> [WORK REQUIRED] Everything in the records below is to be reproduced exactly, apart from the images.

> [PROVIDED RECORDS]
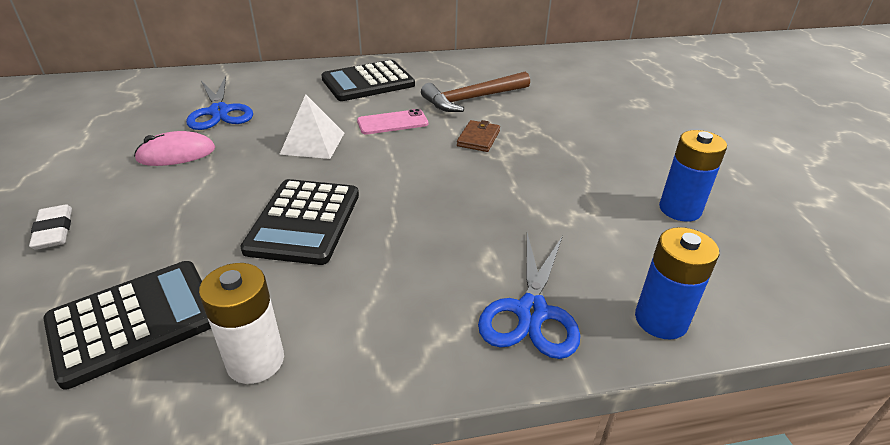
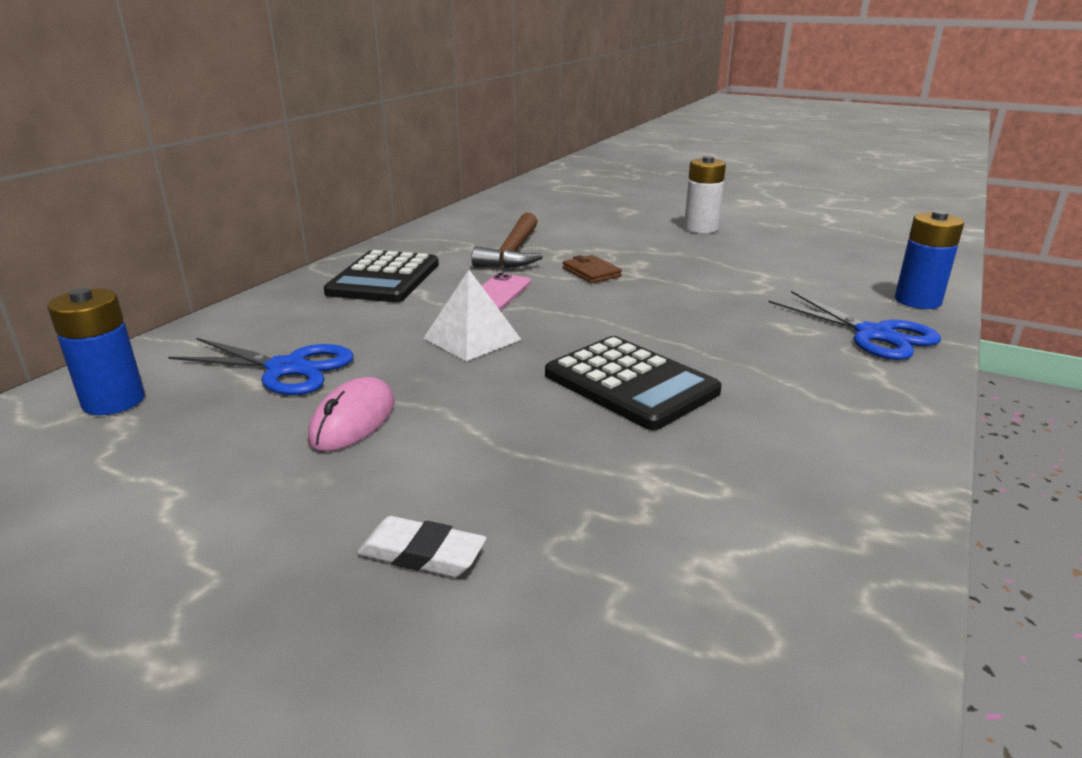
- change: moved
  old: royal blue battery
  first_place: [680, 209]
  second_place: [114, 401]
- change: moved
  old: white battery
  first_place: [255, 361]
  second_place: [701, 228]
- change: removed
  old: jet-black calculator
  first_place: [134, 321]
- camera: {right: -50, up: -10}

> [WRITTEN SOLUTION]
- change: moved
  old: royal blue battery
  first_place: [680, 209]
  second_place: [114, 401]
- change: moved
  old: white battery
  first_place: [255, 361]
  second_place: [701, 228]
- change: removed
  old: jet-black calculator
  first_place: [134, 321]
- camera: {right: -50, up: -10}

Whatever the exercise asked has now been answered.